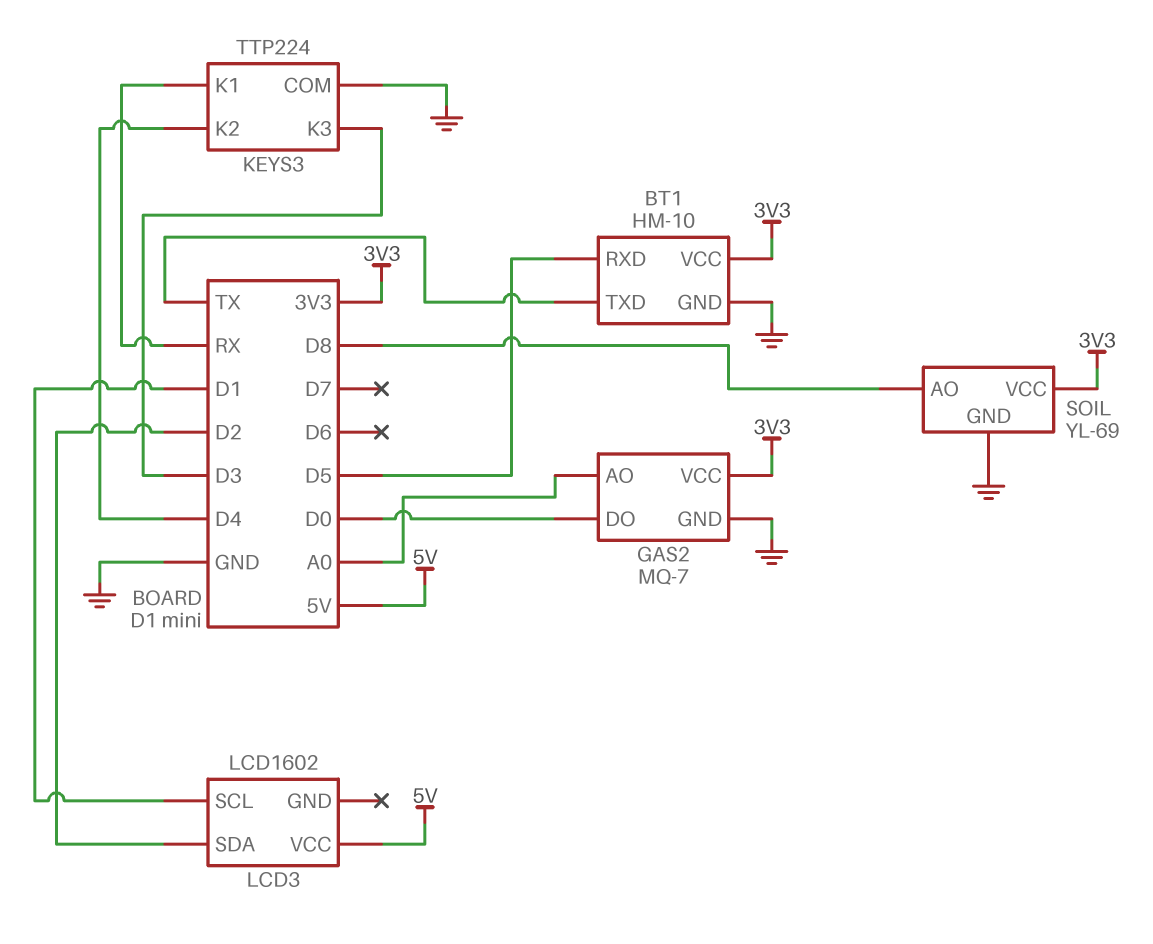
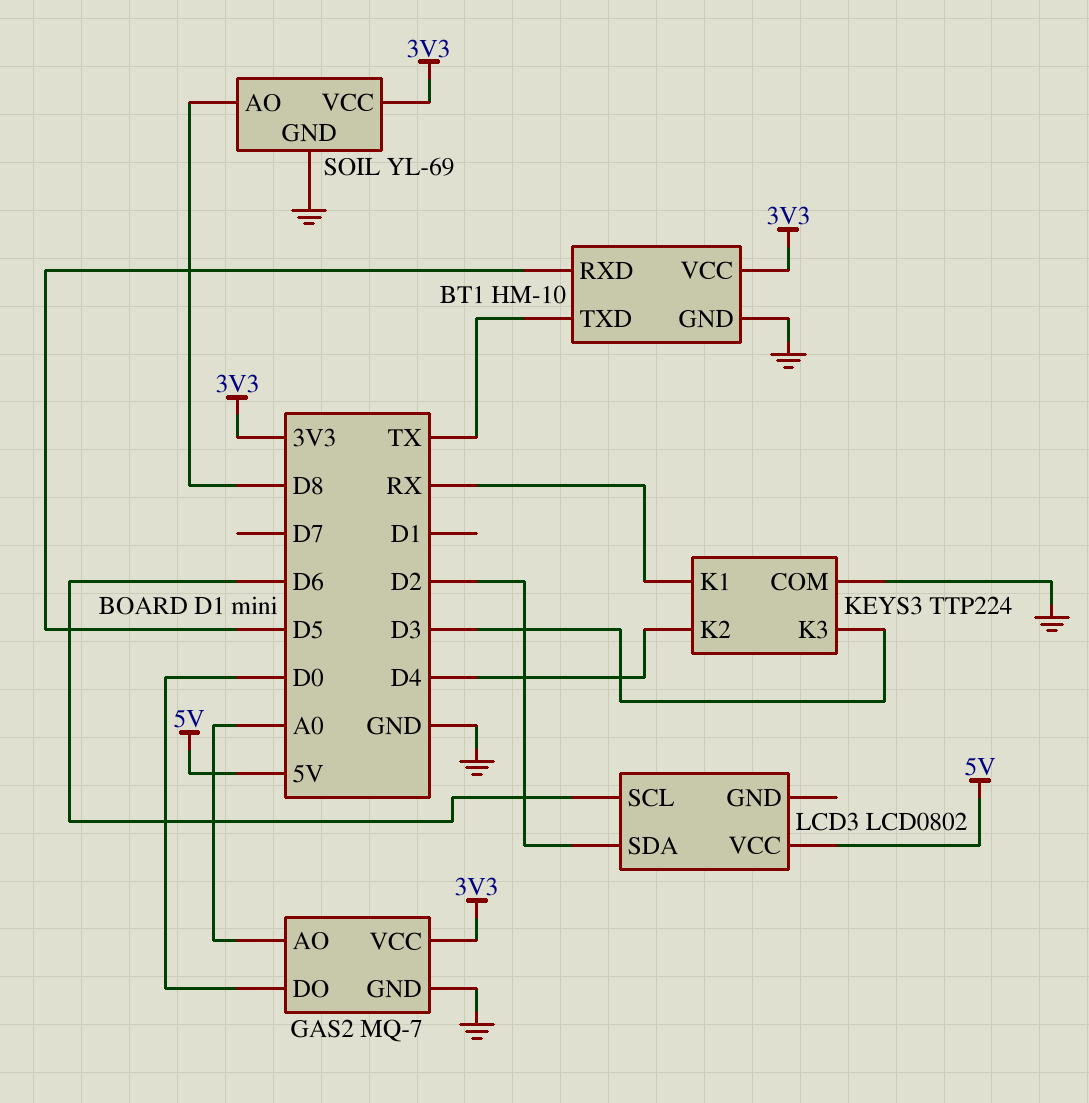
LCD3: LCD1602 -> LCD0802
LCD3 pin SCL: D1 -> D6

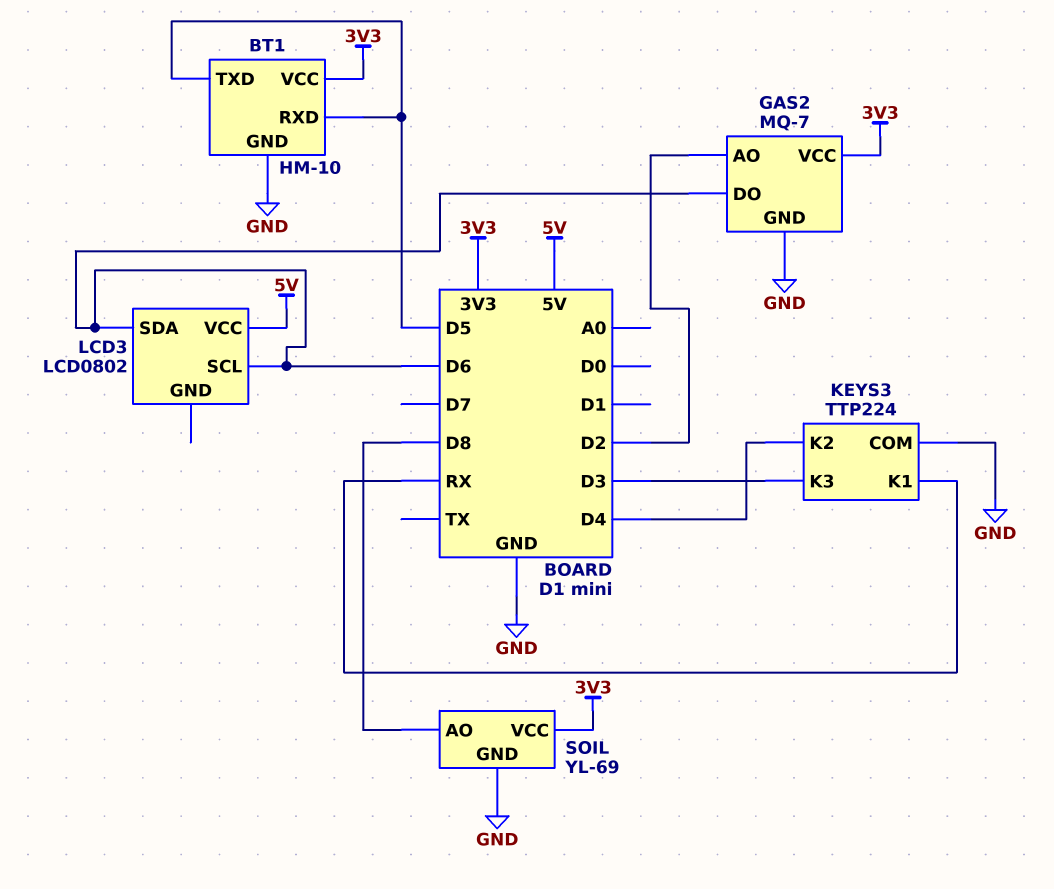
BT1 pin TXD: TX -> D5
GAS2 pin AO: A0 -> D2
GAS2 pin DO: D0 -> D6
LCD3 pin SDA: D2 -> D6

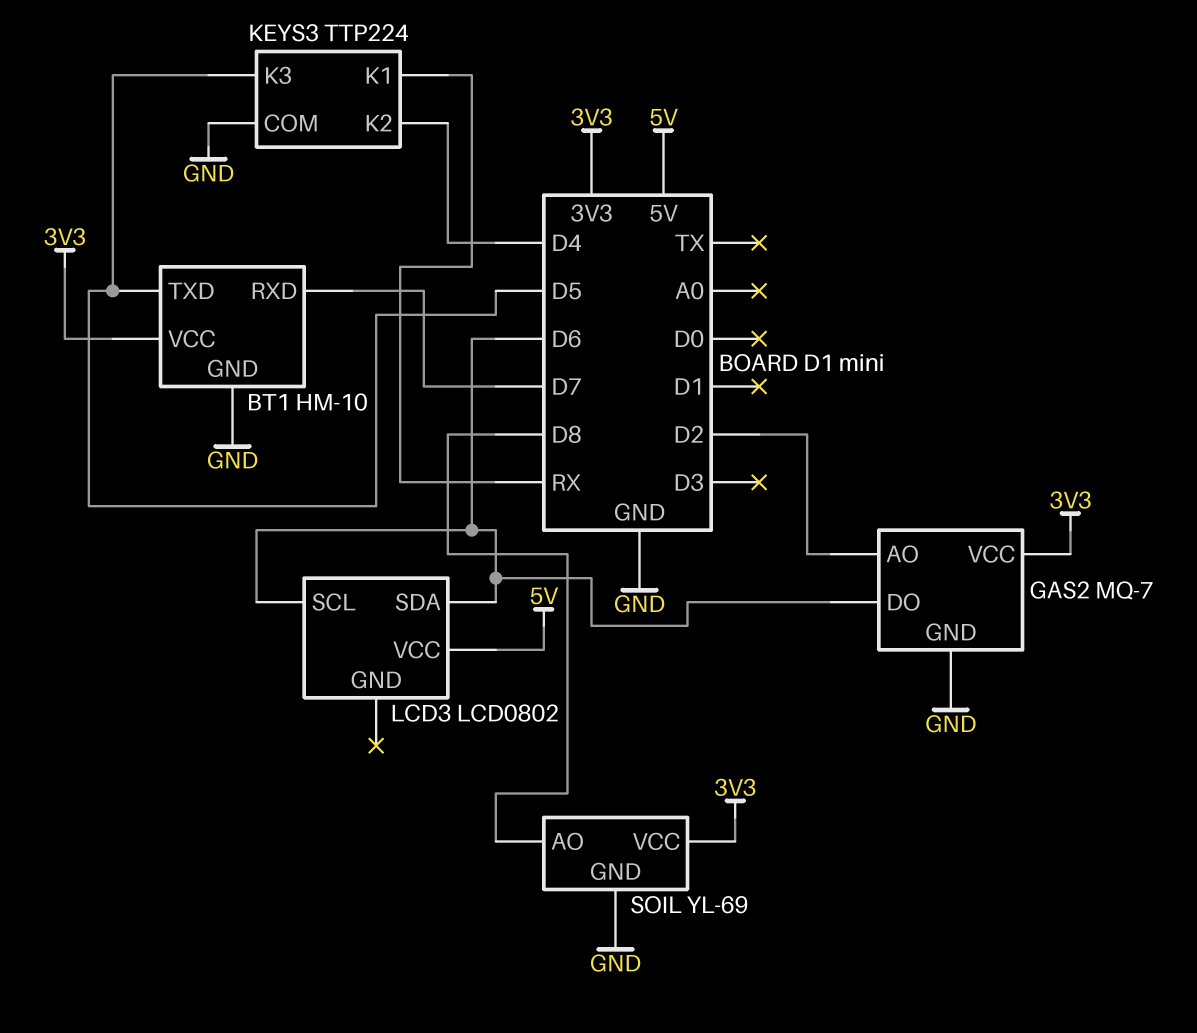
BT1 pin RXD: D5 -> D7
KEYS3 pin K3: D3 -> D5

--

Instructions for the task
In the copy you write, the data above must appear exactly, with no pictures.

Response to the task
LCD3: LCD1602 -> LCD0802
LCD3 pin SCL: D1 -> D6

BT1 pin TXD: TX -> D5
GAS2 pin AO: A0 -> D2
GAS2 pin DO: D0 -> D6
LCD3 pin SDA: D2 -> D6

BT1 pin RXD: D5 -> D7
KEYS3 pin K3: D3 -> D5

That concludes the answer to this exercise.